* [EXERCISE AIM]:
Scan the lines below; pull out those with "brown".

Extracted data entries
* * * * * * * * *

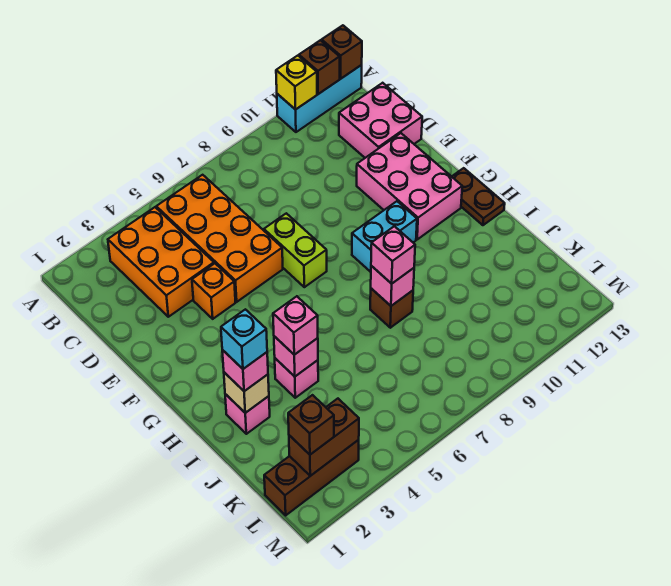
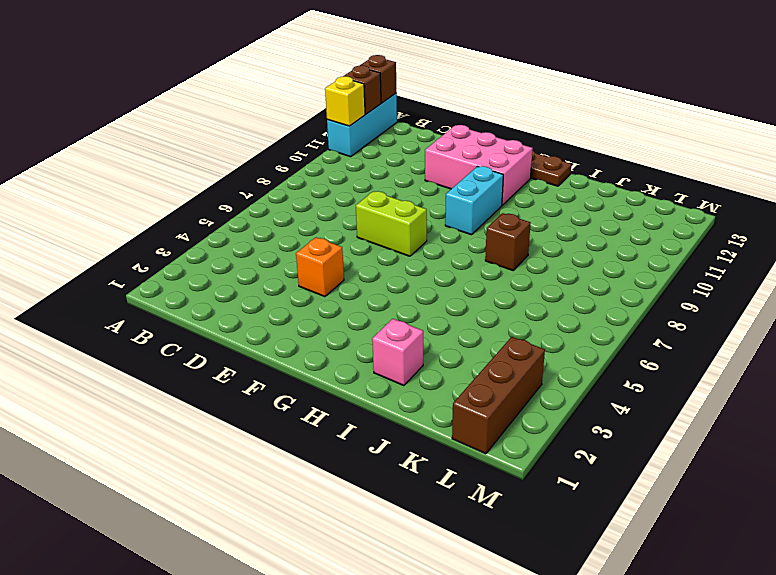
none -> orange brick B3:D4 level 1
none -> orange brick B5:E6 level 1
none -> pink brick C12:D13 level 1

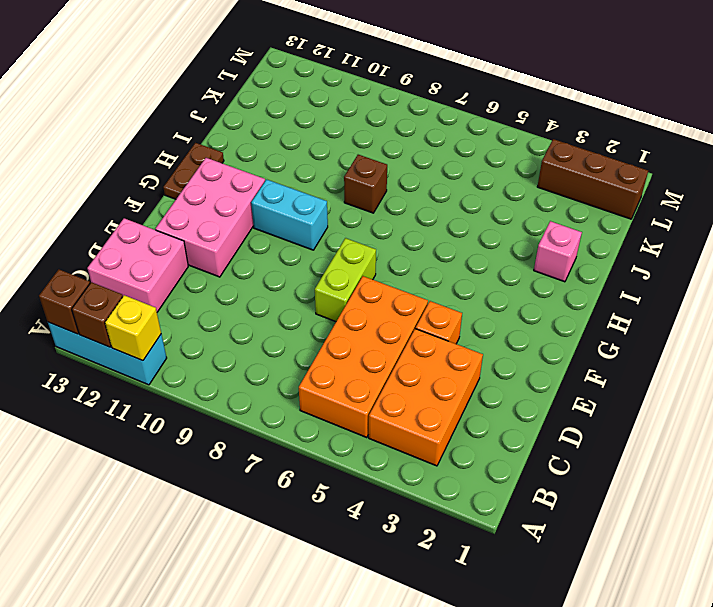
none -> pink brick I4 level 1
none -> tan brick I2 level 2
none -> pink brick I4 level 2

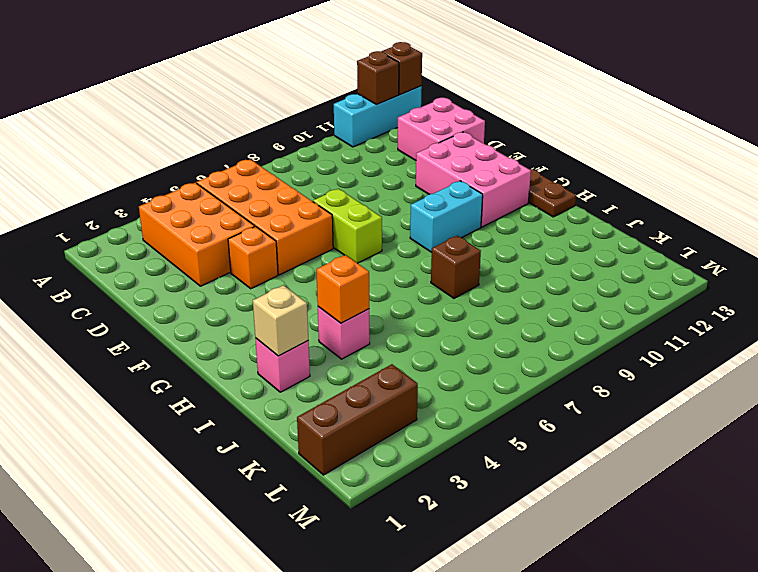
orange brick I4 level 2 -> pink brick I4 level 2
none -> yellow brick A11 level 2
none -> pink brick I8 level 2
none -> brown brick L2:L3 level 2

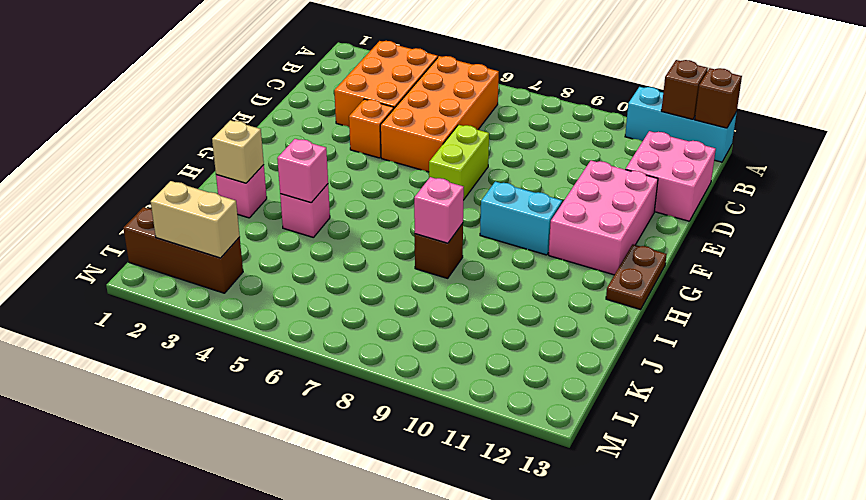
tan brick L2:L3 level 2 -> brown brick L2:L3 level 2
none -> yellow brick A11 level 2
none -> pink brick I2 level 3
none -> pink brick I4 level 3

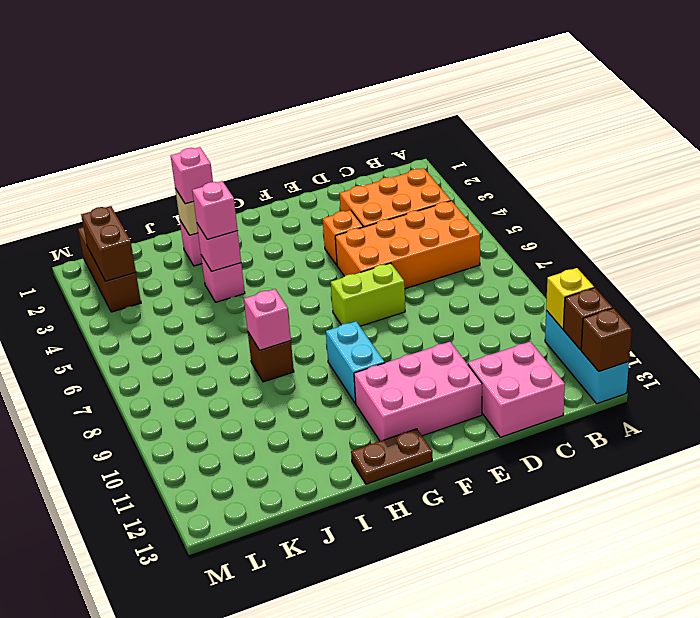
none -> pink brick I8 level 3
none -> brown brick L2 level 3
none -> cyan brick I2 level 4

* * * * * * * * *

* [EXERCISE ANSWER]:
none -> brown brick L2:L3 level 2
tan brick L2:L3 level 2 -> brown brick L2:L3 level 2
none -> brown brick L2 level 3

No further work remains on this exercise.